((

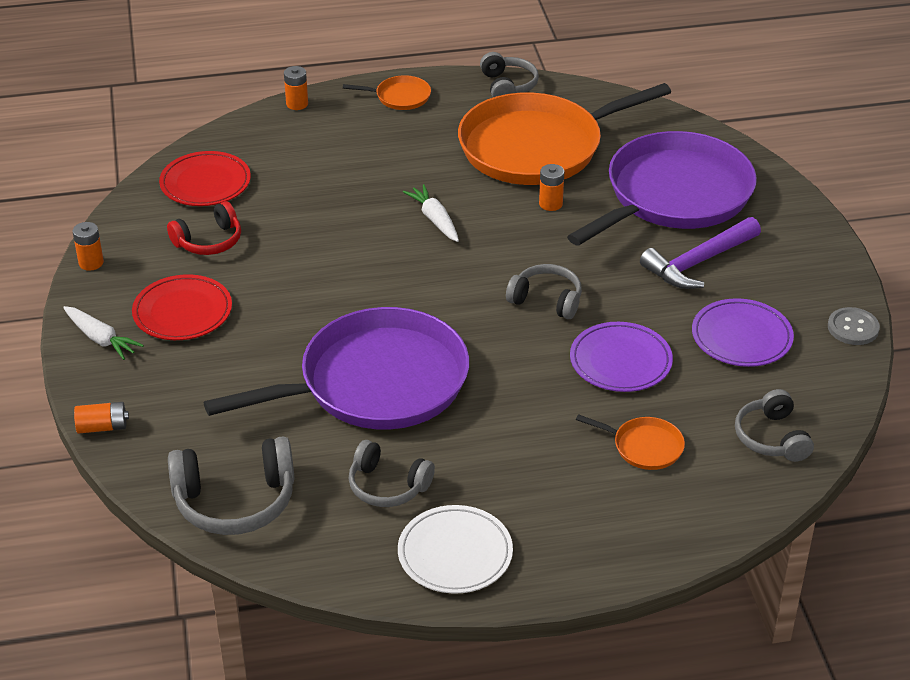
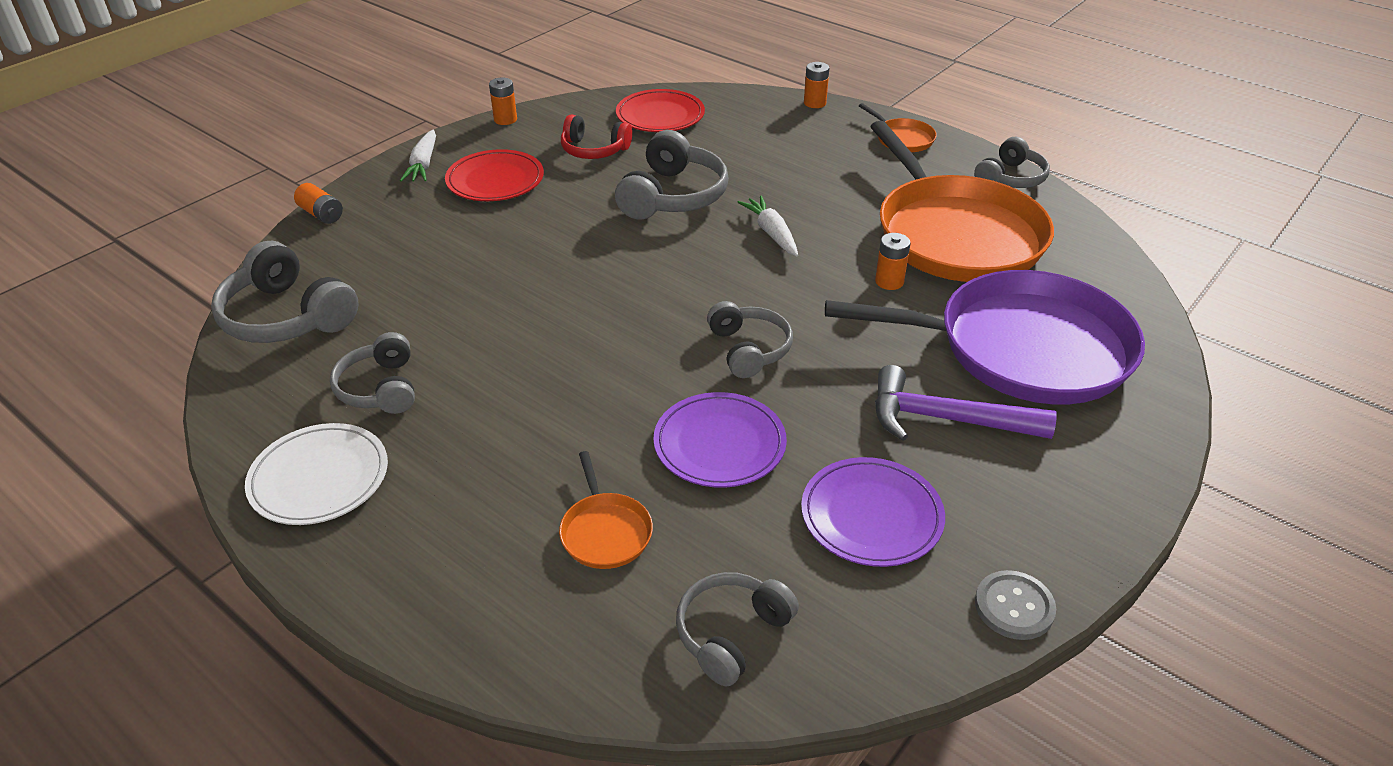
camera: 50 degrees right, 0 degrees up
(328, 237) = (673, 196): none -> grey headphones
(375, 382) = (514, 311): purple pan -> none
(435, 220) = (771, 233): white carrot -> white carrot turned 45 degrees counterclockwise
(537, 147) = (955, 234): orange pan -> orange pan turned 135 degrees counterclockwise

))

** Work to complete **
Every line above should be copied exactly, apart from any pictures.

** Exercise response **
camera: 50 degrees right, 0 degrees up
(328, 237) = (673, 196): none -> grey headphones
(375, 382) = (514, 311): purple pan -> none
(435, 220) = (771, 233): white carrot -> white carrot turned 45 degrees counterclockwise
(537, 147) = (955, 234): orange pan -> orange pan turned 135 degrees counterclockwise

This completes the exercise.